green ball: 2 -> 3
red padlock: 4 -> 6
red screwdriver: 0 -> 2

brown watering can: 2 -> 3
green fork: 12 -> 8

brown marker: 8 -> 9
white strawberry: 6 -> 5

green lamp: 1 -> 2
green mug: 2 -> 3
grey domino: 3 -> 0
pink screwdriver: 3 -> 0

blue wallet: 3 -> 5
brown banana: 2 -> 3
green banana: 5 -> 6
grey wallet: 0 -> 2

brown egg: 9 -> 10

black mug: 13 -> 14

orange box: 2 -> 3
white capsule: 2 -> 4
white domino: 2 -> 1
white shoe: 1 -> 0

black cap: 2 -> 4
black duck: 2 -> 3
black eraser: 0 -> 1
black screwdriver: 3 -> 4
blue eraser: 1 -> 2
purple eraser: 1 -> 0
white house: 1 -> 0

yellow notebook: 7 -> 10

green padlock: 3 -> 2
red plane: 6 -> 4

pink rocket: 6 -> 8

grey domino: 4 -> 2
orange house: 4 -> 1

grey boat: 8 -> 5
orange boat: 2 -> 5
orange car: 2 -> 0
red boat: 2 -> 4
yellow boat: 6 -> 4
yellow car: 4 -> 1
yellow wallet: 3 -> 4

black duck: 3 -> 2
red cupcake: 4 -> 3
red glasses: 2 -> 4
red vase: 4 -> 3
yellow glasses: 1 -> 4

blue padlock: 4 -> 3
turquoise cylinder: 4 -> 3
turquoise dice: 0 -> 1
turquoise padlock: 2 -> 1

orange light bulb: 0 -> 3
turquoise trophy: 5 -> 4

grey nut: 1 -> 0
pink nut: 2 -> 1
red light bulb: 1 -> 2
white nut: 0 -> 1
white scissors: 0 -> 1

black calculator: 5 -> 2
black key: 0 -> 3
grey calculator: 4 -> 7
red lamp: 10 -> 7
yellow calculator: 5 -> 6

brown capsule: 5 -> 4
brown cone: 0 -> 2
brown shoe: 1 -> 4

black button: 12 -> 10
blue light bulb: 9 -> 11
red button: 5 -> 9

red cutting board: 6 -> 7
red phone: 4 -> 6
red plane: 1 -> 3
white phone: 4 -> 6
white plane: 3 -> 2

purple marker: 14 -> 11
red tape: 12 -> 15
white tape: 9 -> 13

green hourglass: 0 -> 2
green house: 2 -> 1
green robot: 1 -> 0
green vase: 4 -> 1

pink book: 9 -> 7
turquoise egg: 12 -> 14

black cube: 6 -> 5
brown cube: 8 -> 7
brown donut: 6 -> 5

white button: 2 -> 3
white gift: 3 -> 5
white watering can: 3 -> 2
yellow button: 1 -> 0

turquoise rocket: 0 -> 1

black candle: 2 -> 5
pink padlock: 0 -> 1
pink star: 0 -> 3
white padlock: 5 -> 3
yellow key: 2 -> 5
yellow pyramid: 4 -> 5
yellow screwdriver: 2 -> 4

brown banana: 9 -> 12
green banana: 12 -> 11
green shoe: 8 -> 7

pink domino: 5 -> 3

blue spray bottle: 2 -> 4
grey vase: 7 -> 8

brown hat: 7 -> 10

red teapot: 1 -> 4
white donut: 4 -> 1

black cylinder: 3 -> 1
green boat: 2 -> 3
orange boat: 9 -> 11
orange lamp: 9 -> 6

----------------

• INSTRUCTIONS TO FOLLOW: Every line in the listing above that mentions "orange" should be returned.

• RESULT OF THE TASK:
orange box: 2 -> 3
orange house: 4 -> 1
orange boat: 2 -> 5
orange car: 2 -> 0
orange light bulb: 0 -> 3
orange boat: 9 -> 11
orange lamp: 9 -> 6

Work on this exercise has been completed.